Task to carry out:
In the listing below, find the line containing "camera: 30 degrees right, 20 degrees up" and the line containing "(468, 386) = (449, 580): brown". Repeat exactly those two lines and every line between them.

### Data to use ###

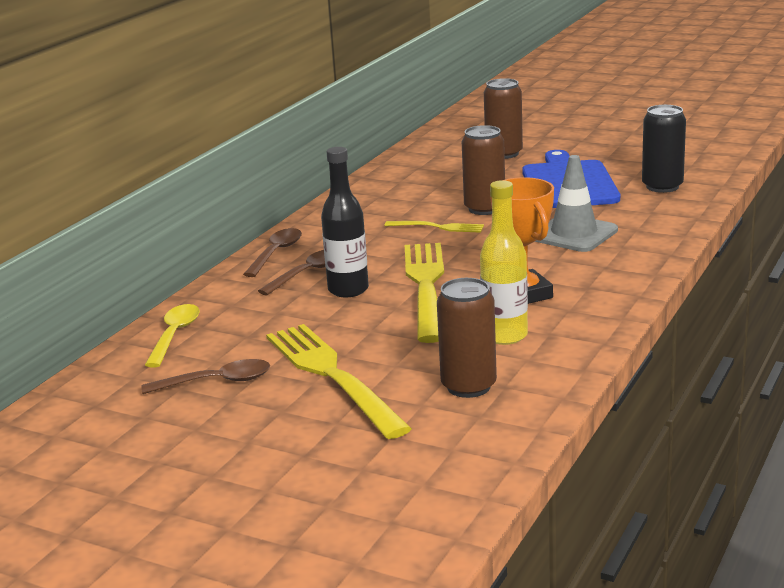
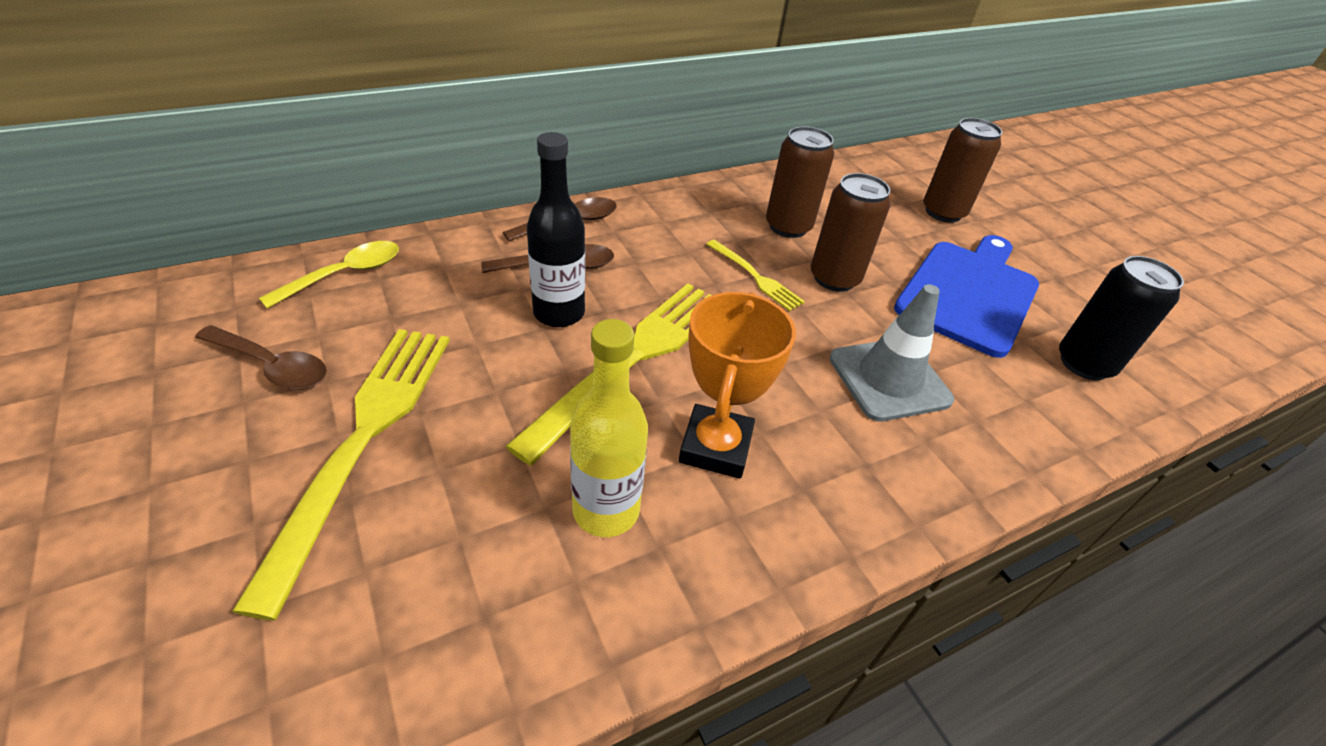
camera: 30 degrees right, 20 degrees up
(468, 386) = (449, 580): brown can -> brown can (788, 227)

###
### Data to use ###

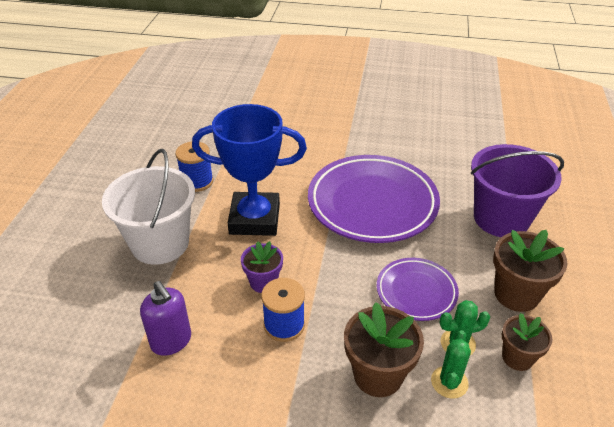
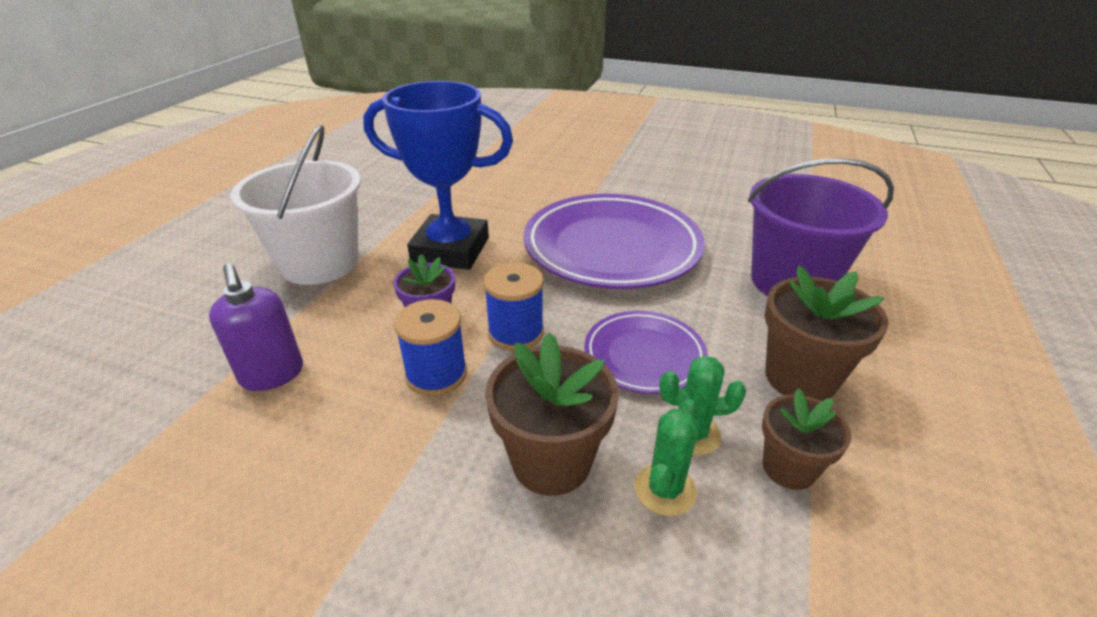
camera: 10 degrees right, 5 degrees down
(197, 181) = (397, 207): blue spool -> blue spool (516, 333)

###

Reply to the exercise:
camera: 30 degrees right, 20 degrees up
(468, 386) = (449, 580): brown can -> brown can (788, 227)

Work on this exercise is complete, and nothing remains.